• **Required action**
Repeat exactly the lines of the entries below from the one with "red 1x1 brick [163,228,219,283]" through the one with "grey 1x2 brick [338,286,452,341]", both ends included, and nothing else.

═════ Extracted records ═════

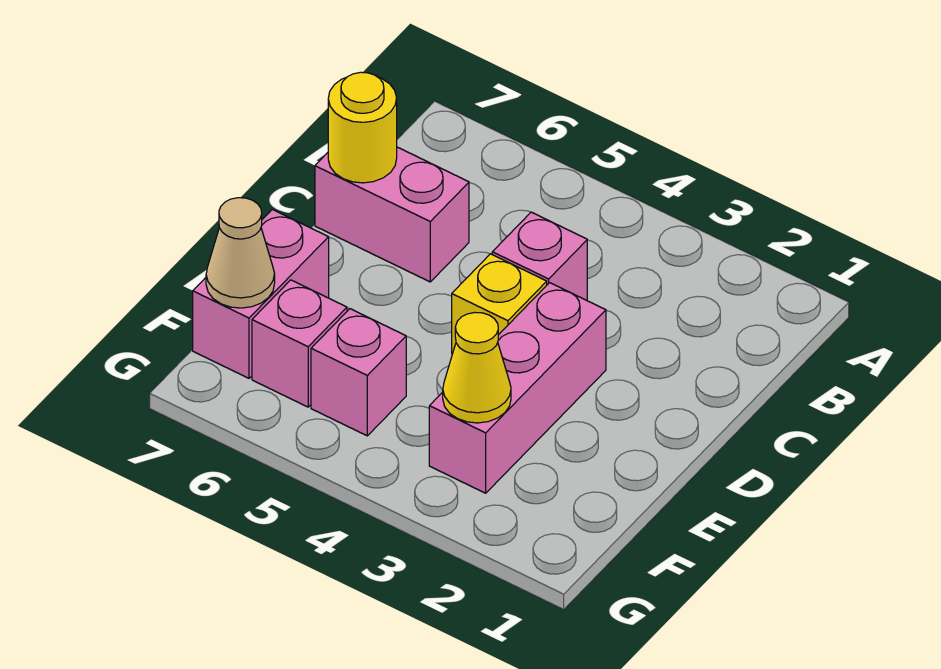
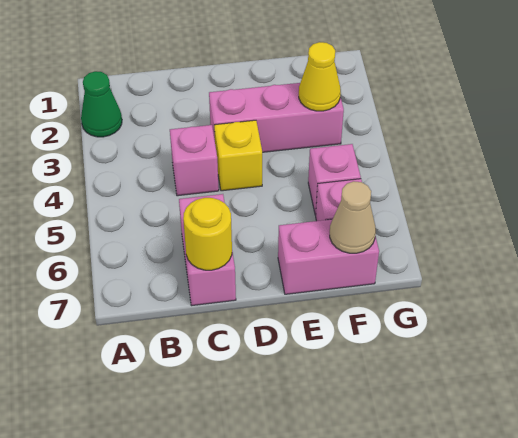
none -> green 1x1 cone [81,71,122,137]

═════
═════ Extracted records ═════

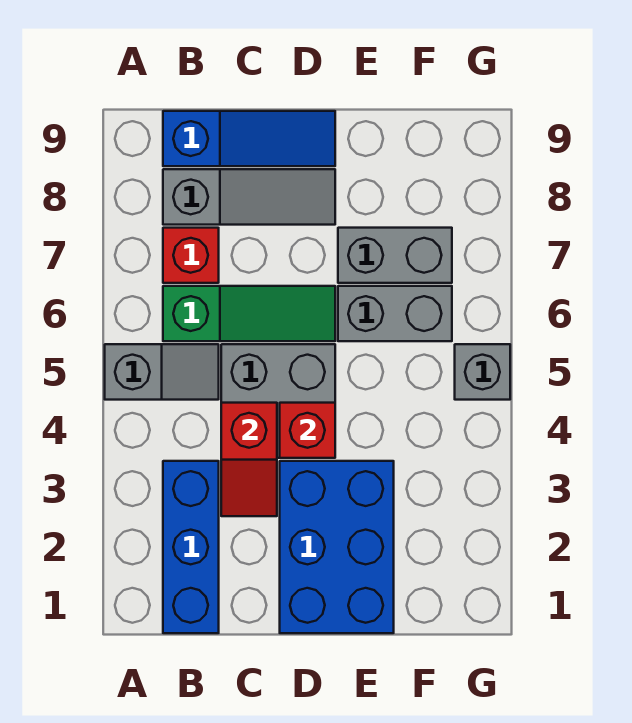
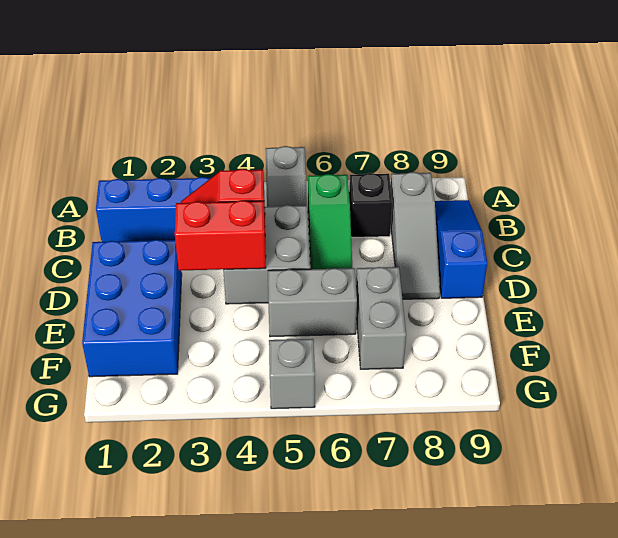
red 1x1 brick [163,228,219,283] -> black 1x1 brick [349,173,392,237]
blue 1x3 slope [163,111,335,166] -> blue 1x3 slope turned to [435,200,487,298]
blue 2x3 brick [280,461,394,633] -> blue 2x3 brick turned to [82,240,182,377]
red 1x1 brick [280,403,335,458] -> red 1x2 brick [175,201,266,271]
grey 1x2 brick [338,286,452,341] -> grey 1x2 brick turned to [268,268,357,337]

═════

• **Written response**
red 1x1 brick [163,228,219,283] -> black 1x1 brick [349,173,392,237]
blue 1x3 slope [163,111,335,166] -> blue 1x3 slope turned to [435,200,487,298]
blue 2x3 brick [280,461,394,633] -> blue 2x3 brick turned to [82,240,182,377]
red 1x1 brick [280,403,335,458] -> red 1x2 brick [175,201,266,271]
grey 1x2 brick [338,286,452,341] -> grey 1x2 brick turned to [268,268,357,337]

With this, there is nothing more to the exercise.